▸ Exercise brief: Repeat the data verbatim, images excluded.

▸ Supplied data:
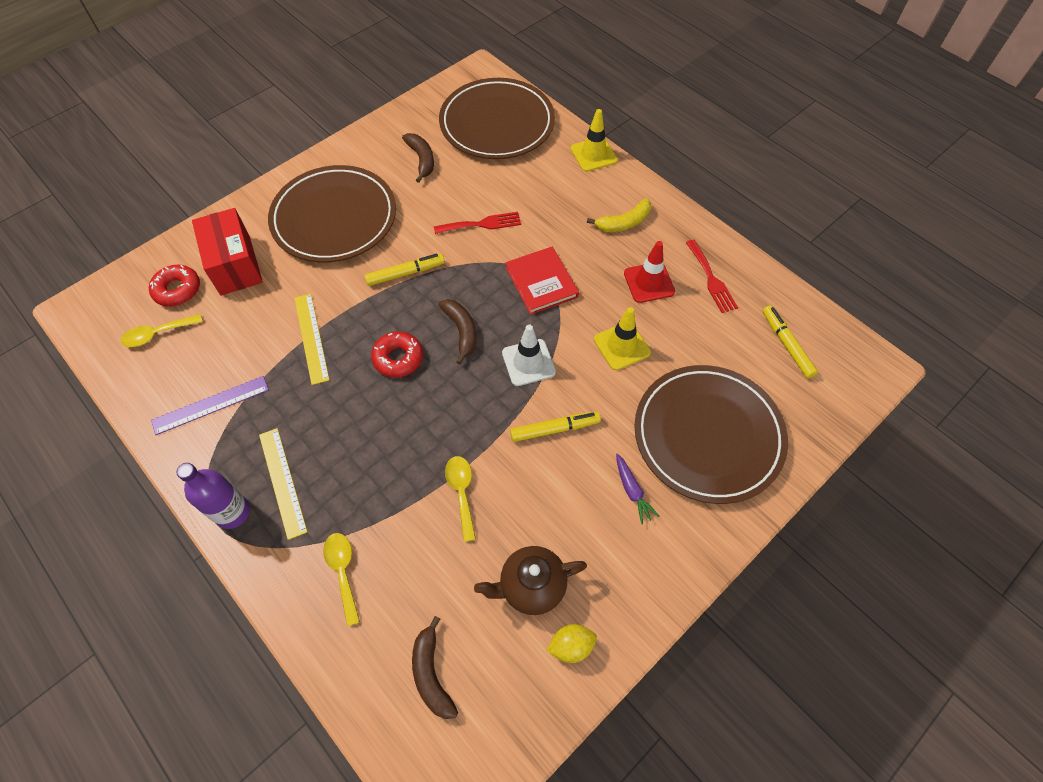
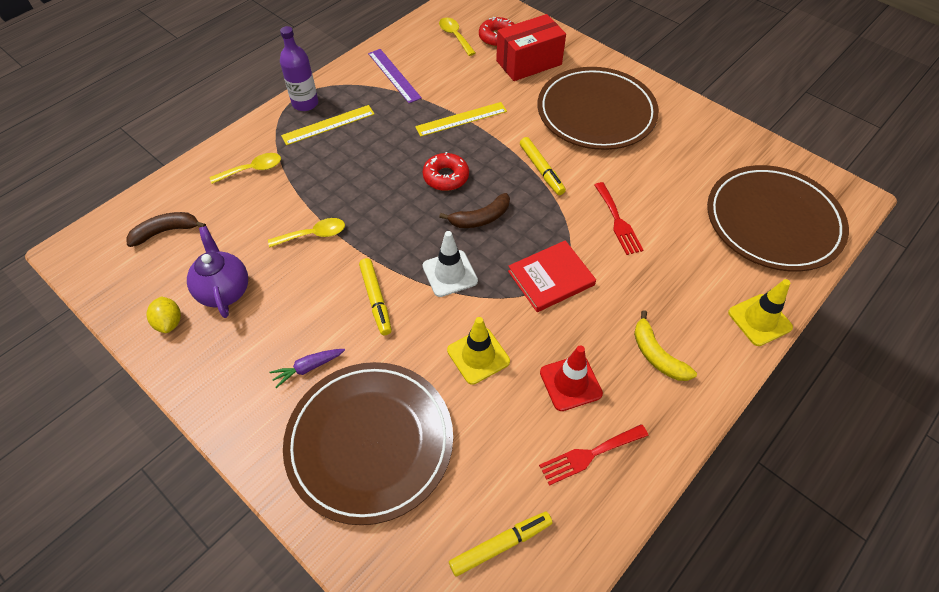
camera: 85 degrees right, 5 degrees down
(421, 160) = (692, 164): brown banana -> none
(531, 586) = (224, 291): brown teapot -> purple teapot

▸ Output of the exercise:
camera: 85 degrees right, 5 degrees down
(421, 160) = (692, 164): brown banana -> none
(531, 586) = (224, 291): brown teapot -> purple teapot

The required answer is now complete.